**ABOUT THIS EXERCISE**. Down to the last line, print the entries below exactly, and keep every picture out of the copy.

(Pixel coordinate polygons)
════════════════════

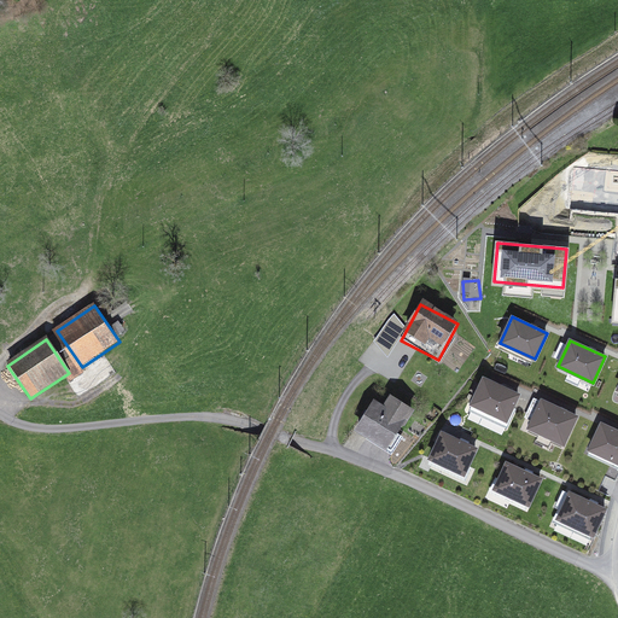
[(520,394),(484,377),(468,409),(505,426),(520,394)]
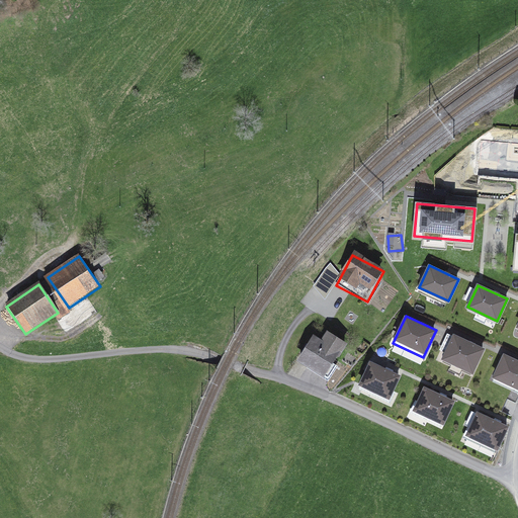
[(323,341),(314,335),(296,362),(326,381),(350,343),(329,330),(323,341)]
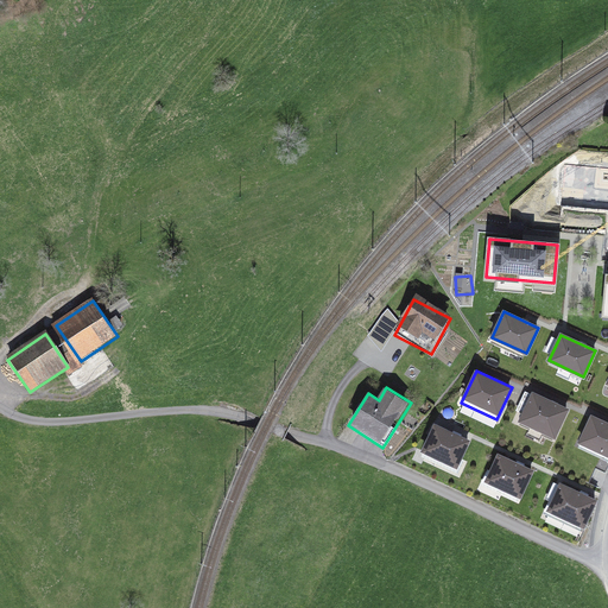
[(569,409),(532,391),(518,420),(555,437),(569,409)]
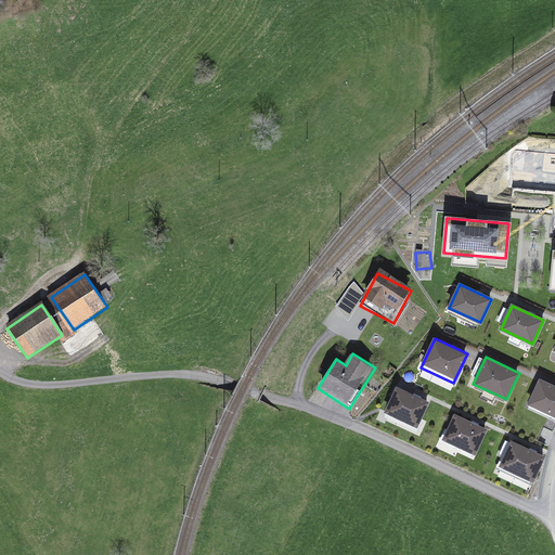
[(554,384),(540,377),(527,405),(554,418),(554,384)]
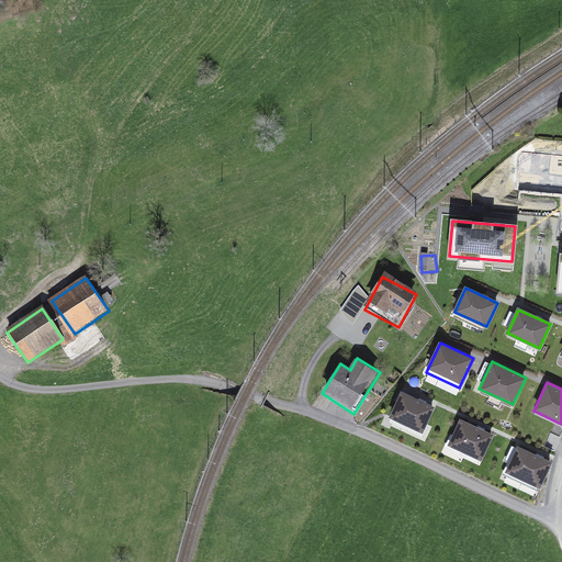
[(434,407),(402,392),(390,419),(422,434),(434,407)]
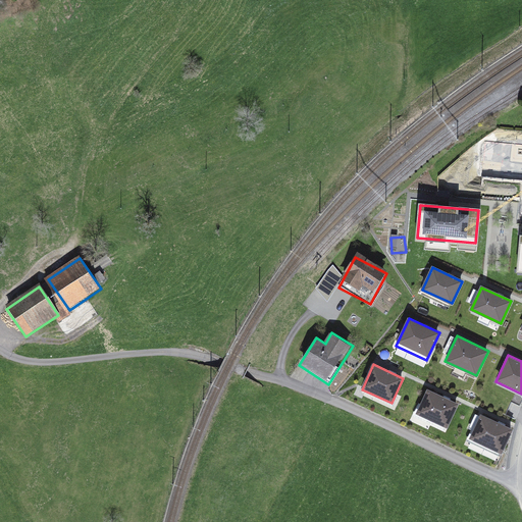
[(458,404),(427,388),(415,415),(446,429),(458,404)]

════════════════════

**WORKED SOLUTION**.
[(520,394),(484,377),(468,409),(505,426),(520,394)]
[(323,341),(314,335),(296,362),(326,381),(350,343),(329,330),(323,341)]
[(569,409),(532,391),(518,420),(555,437),(569,409)]
[(554,384),(540,377),(527,405),(554,418),(554,384)]
[(434,407),(402,392),(390,419),(422,434),(434,407)]
[(458,404),(427,388),(415,415),(446,429),(458,404)]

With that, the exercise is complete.